[Task input Boundary: Start]
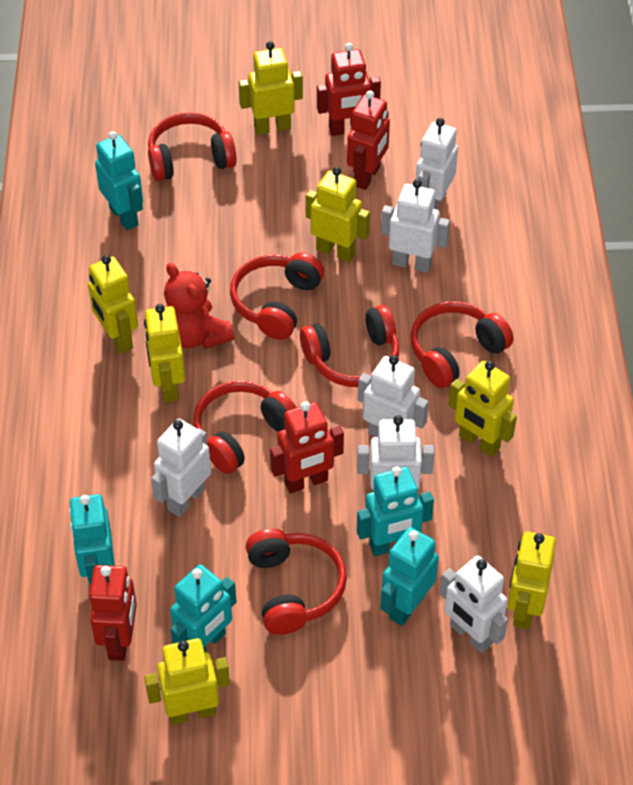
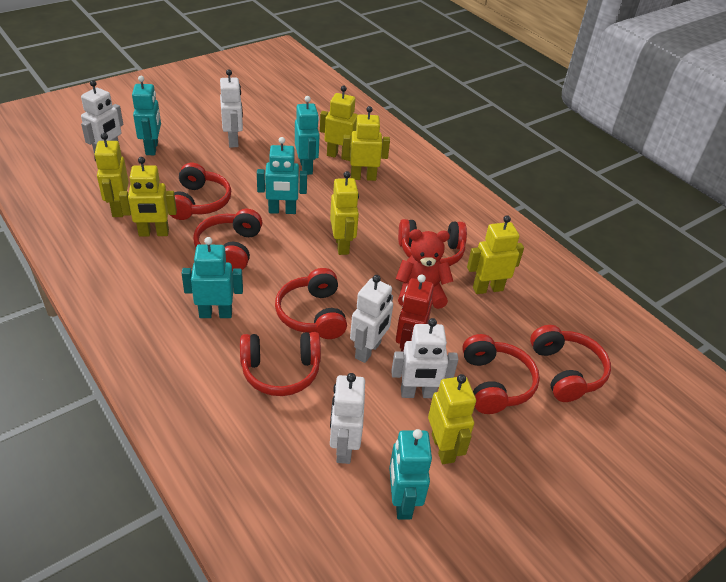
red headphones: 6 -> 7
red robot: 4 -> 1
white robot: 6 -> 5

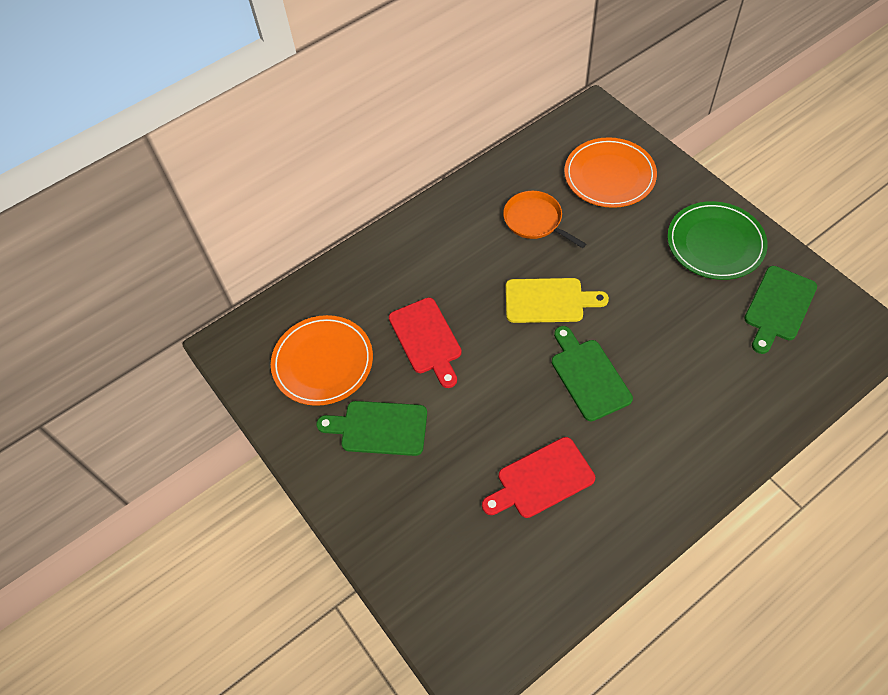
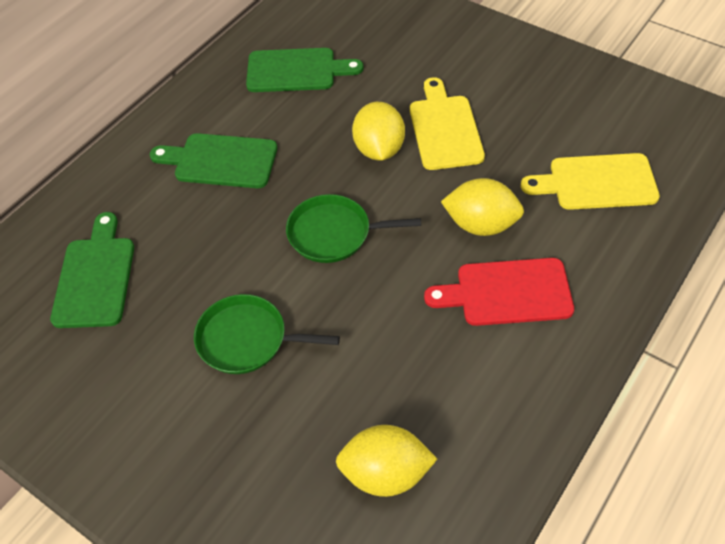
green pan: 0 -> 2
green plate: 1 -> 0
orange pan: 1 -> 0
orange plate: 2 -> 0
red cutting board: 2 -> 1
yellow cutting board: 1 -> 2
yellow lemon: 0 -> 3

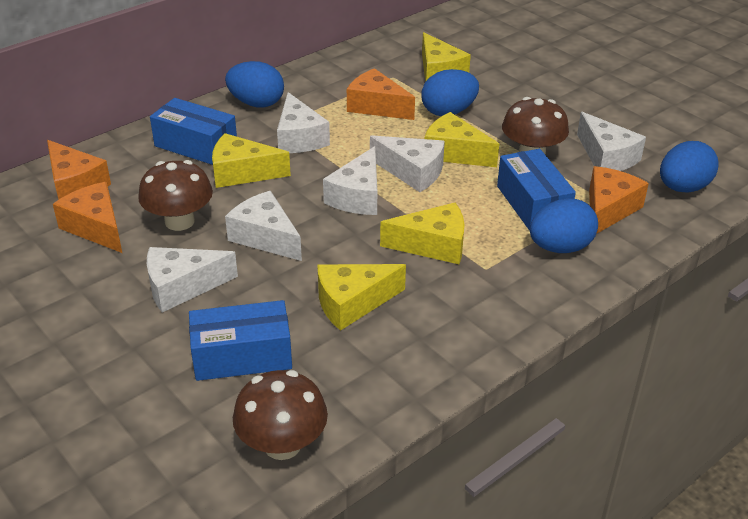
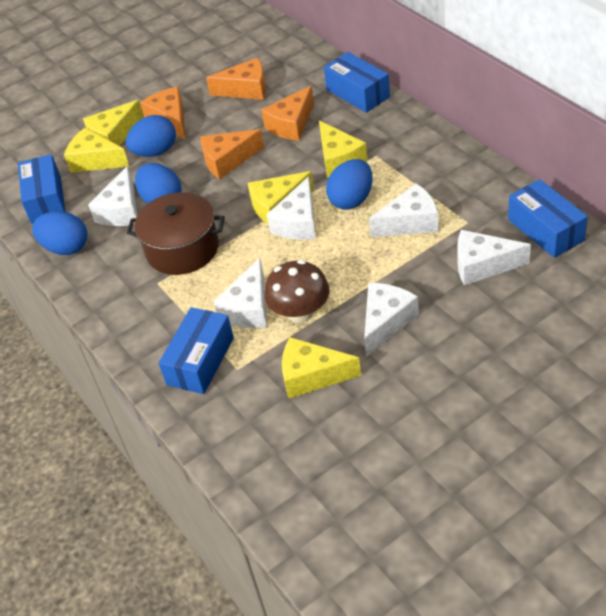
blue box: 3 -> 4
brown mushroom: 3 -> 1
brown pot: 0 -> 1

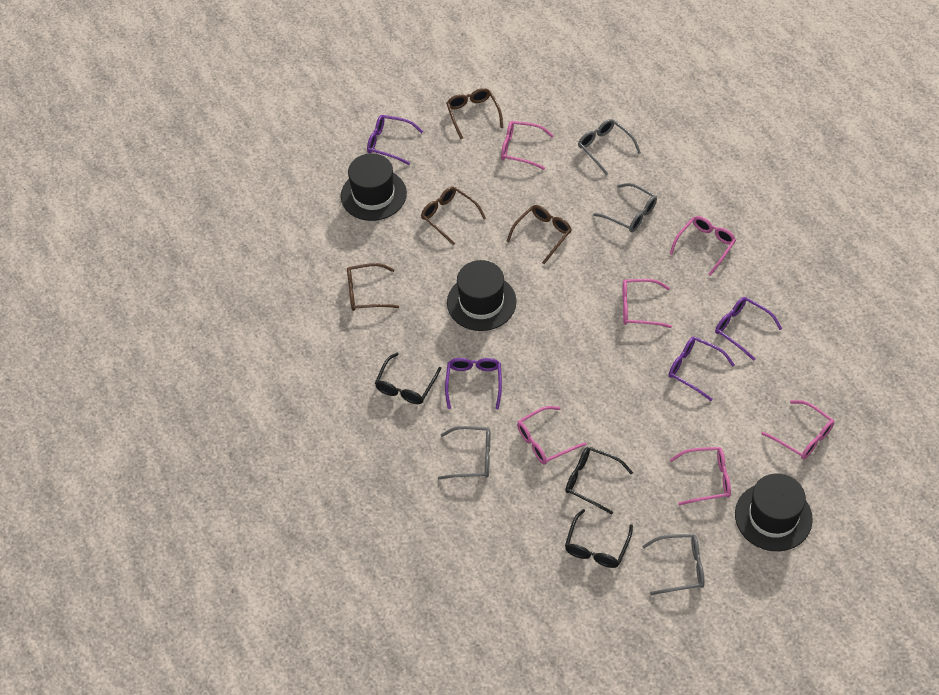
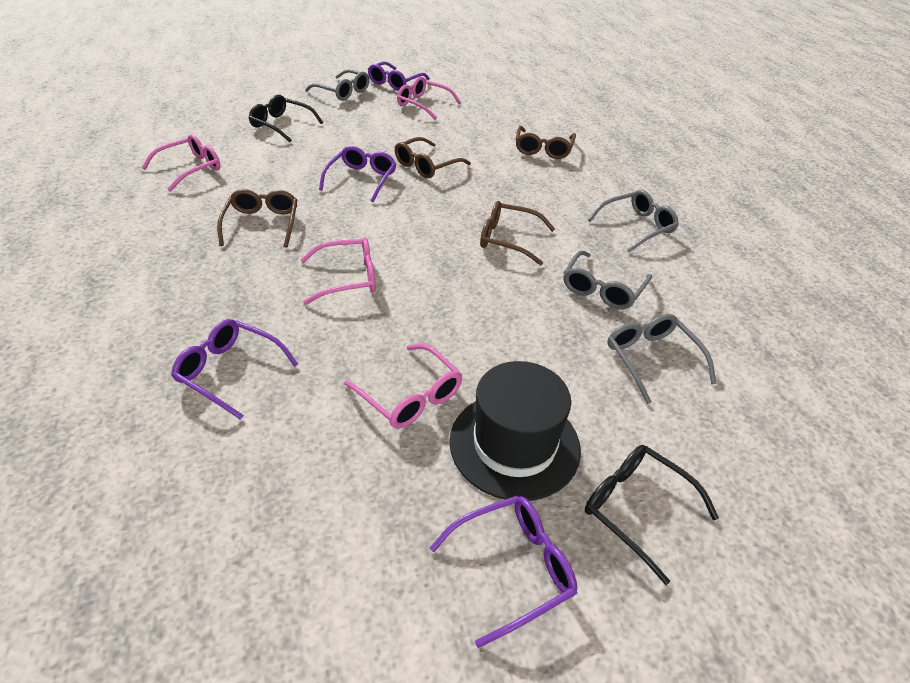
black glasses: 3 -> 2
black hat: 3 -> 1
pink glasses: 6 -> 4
[Task input Boundary: End]
Set down all entries above again, exactly, without images.

red headphones: 6 -> 7
red robot: 4 -> 1
white robot: 6 -> 5

green pan: 0 -> 2
green plate: 1 -> 0
orange pan: 1 -> 0
orange plate: 2 -> 0
red cutting board: 2 -> 1
yellow cutting board: 1 -> 2
yellow lemon: 0 -> 3

blue box: 3 -> 4
brown mushroom: 3 -> 1
brown pot: 0 -> 1

black glasses: 3 -> 2
black hat: 3 -> 1
pink glasses: 6 -> 4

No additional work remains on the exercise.